▶ [Task description]: The records underneath are to be repeated exactly, with the pictures left out.

━━━━━ Extracted material

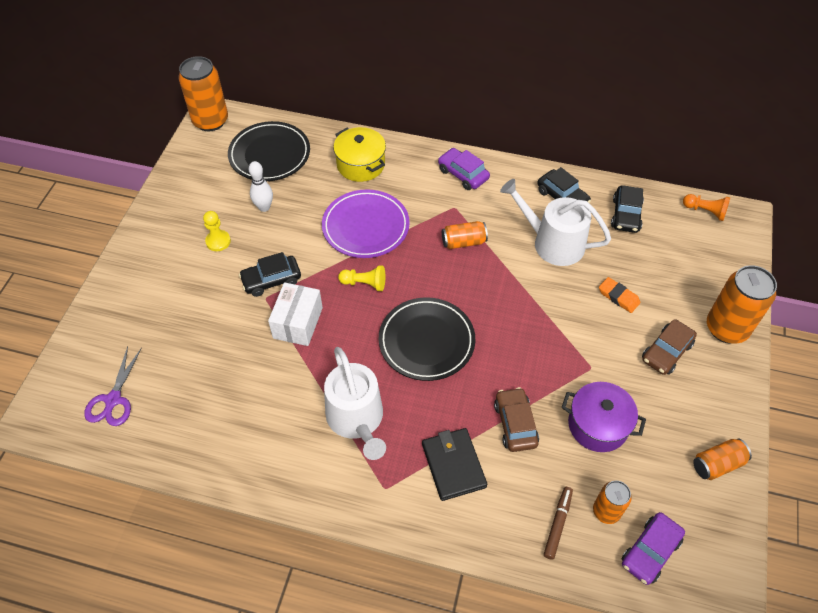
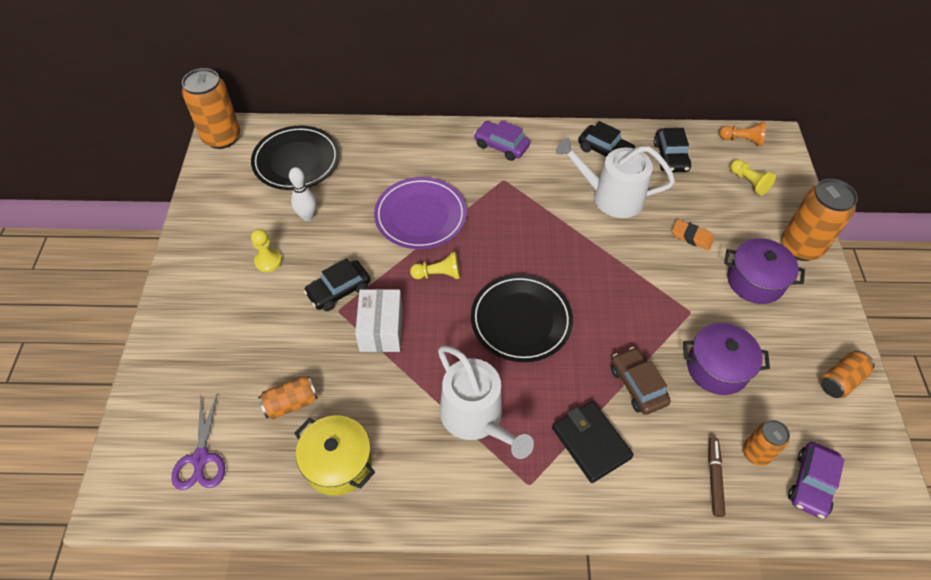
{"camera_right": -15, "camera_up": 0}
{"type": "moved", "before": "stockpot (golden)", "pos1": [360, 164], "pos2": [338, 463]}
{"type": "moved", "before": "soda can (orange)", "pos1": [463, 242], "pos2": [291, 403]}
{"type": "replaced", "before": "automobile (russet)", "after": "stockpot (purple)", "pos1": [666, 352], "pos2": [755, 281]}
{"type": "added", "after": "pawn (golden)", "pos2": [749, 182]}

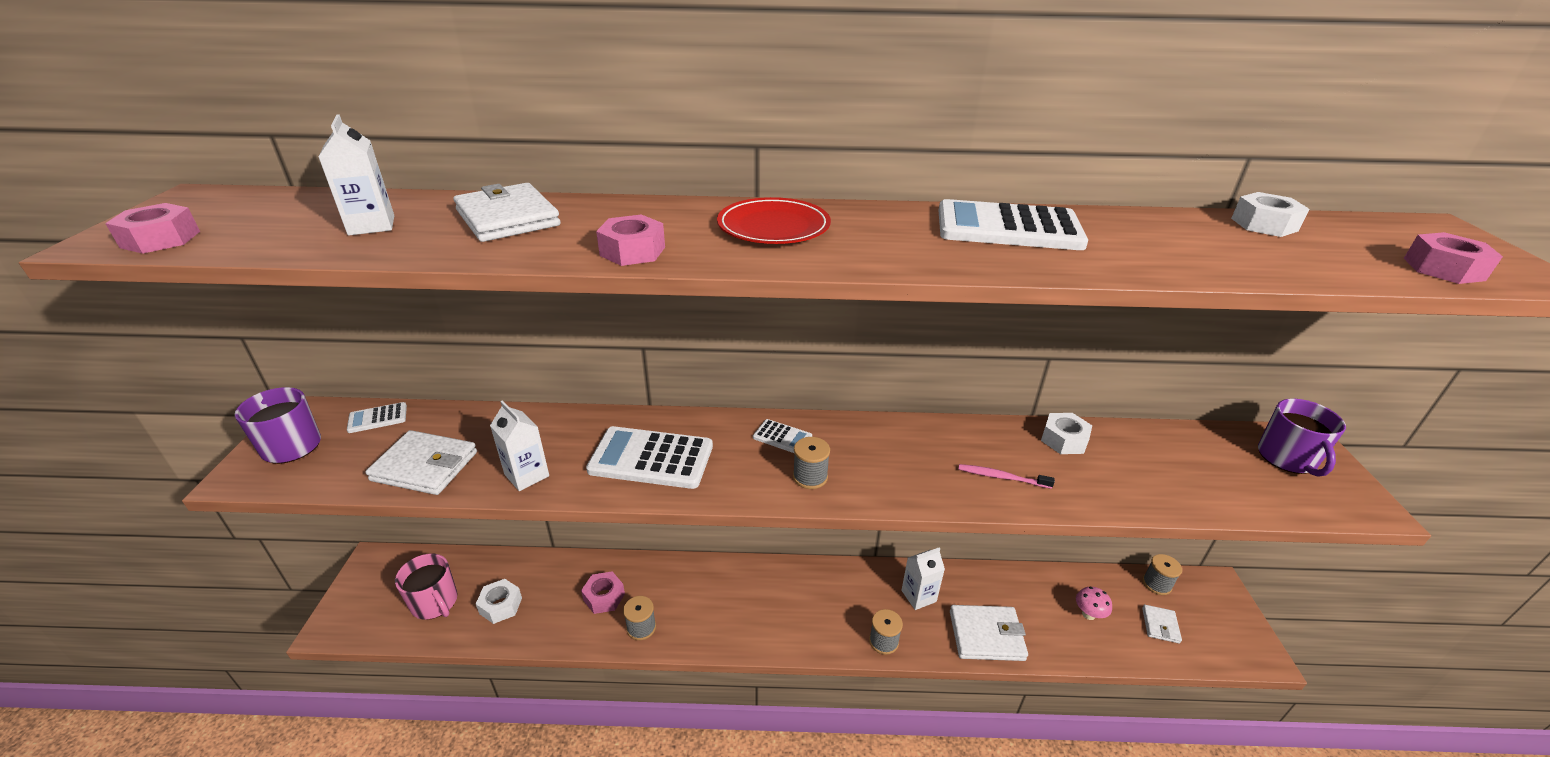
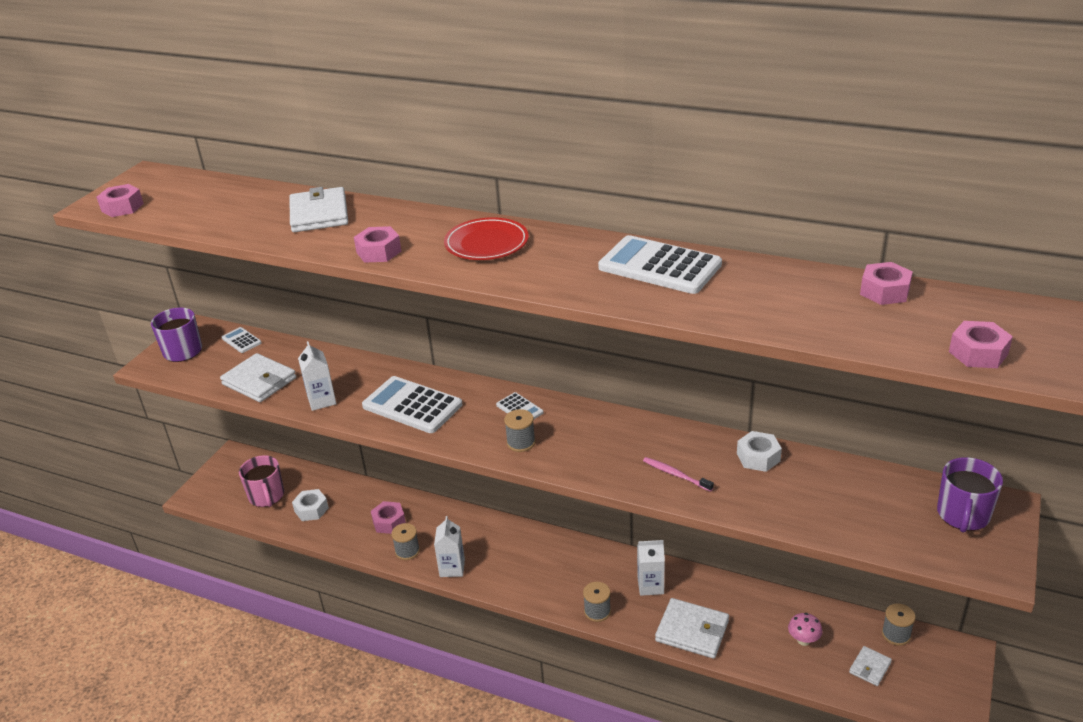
{"camera_right": 25, "camera_up": 0}
{"type": "moved", "before": "carton (white)", "pos1": [371, 225], "pos2": [452, 568]}
{"type": "turned", "before": "pocket calculator (white)", "pos1": [377, 418], "pos2": [241, 340], "turn": 45}
{"type": "recoloured", "before": "hex nut (white)", "after": "hex nut (rosy)", "pos1": [1264, 224], "pos2": [884, 291]}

━━━━━━━━━━

▶ [The completed task]:
{"camera_right": -15, "camera_up": 0}
{"type": "moved", "before": "stockpot (golden)", "pos1": [360, 164], "pos2": [338, 463]}
{"type": "moved", "before": "soda can (orange)", "pos1": [463, 242], "pos2": [291, 403]}
{"type": "replaced", "before": "automobile (russet)", "after": "stockpot (purple)", "pos1": [666, 352], "pos2": [755, 281]}
{"type": "added", "after": "pawn (golden)", "pos2": [749, 182]}

{"camera_right": 25, "camera_up": 0}
{"type": "moved", "before": "carton (white)", "pos1": [371, 225], "pos2": [452, 568]}
{"type": "turned", "before": "pocket calculator (white)", "pos1": [377, 418], "pos2": [241, 340], "turn": 45}
{"type": "recoloured", "before": "hex nut (white)", "after": "hex nut (rosy)", "pos1": [1264, 224], "pos2": [884, 291]}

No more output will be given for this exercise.